§ Description of the task: Tell how many lines in the data below contain "clockwise", using one number as the whole reply.

Start of Excerpted data

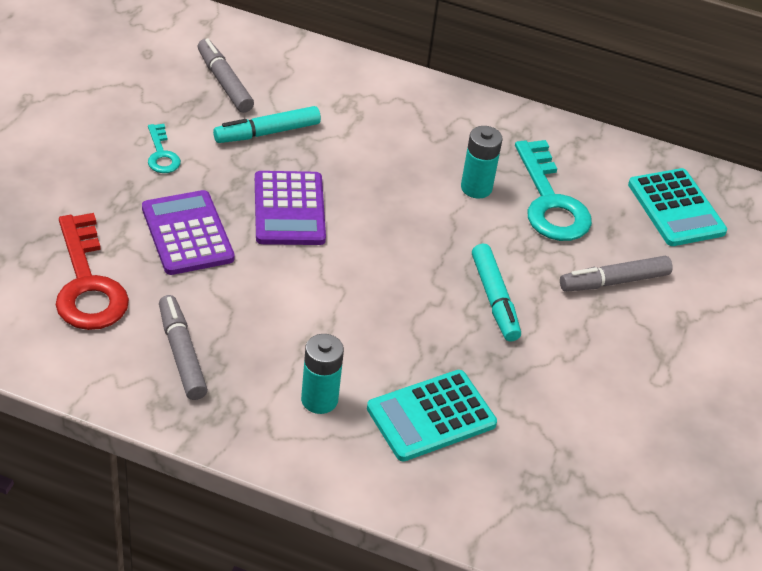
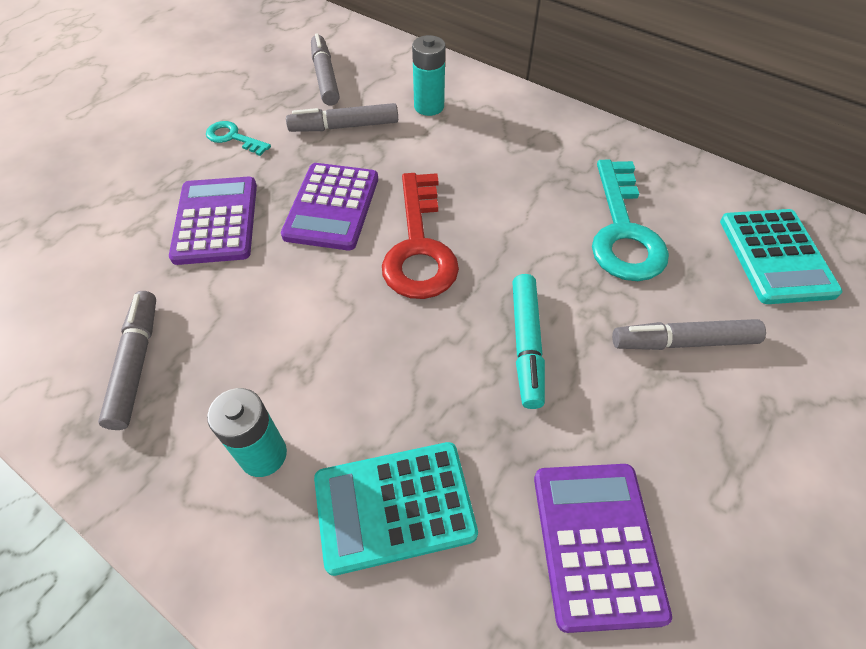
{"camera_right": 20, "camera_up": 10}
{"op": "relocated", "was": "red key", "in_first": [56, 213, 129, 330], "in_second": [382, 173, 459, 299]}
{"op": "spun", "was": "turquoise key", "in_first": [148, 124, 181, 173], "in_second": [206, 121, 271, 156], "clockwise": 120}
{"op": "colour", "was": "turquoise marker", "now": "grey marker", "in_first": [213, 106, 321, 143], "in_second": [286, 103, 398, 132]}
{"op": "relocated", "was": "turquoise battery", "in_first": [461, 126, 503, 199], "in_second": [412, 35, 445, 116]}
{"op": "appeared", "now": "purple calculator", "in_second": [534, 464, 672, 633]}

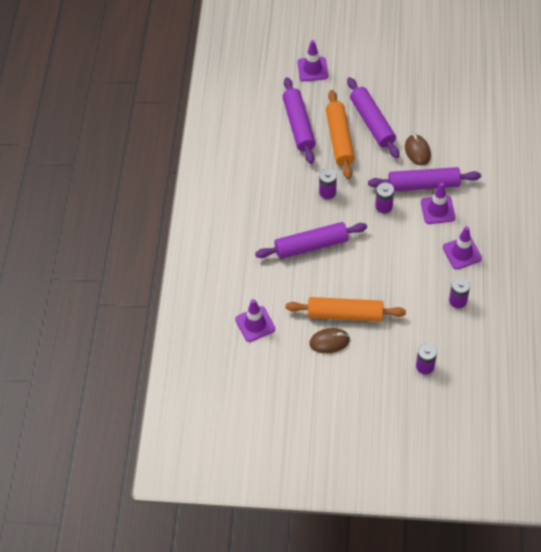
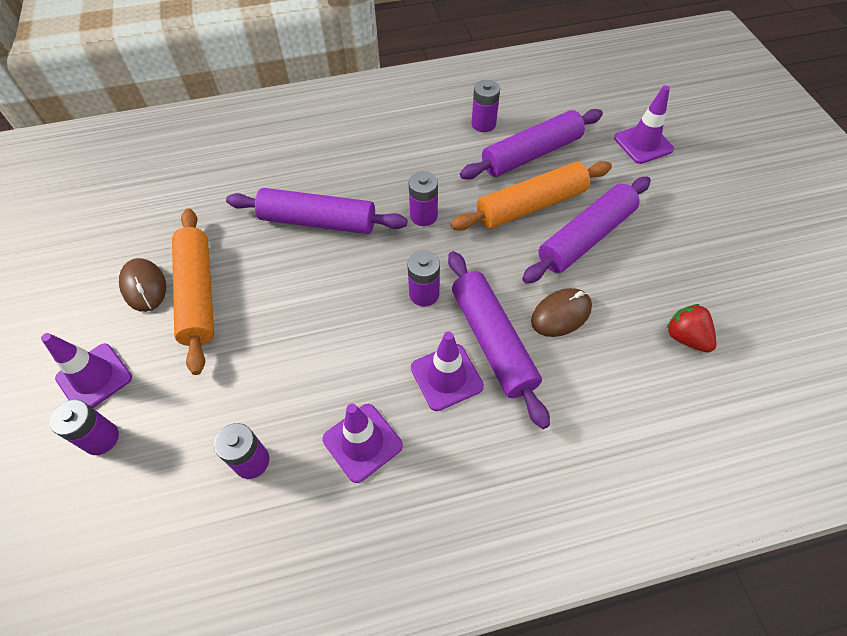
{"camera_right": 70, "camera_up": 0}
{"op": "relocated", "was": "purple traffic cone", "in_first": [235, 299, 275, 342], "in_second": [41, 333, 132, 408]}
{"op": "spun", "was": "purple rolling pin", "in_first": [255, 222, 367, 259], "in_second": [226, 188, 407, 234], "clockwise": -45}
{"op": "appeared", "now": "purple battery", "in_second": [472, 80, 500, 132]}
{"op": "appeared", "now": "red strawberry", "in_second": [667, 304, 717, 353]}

End of Excerpted data

§ Task solution: 2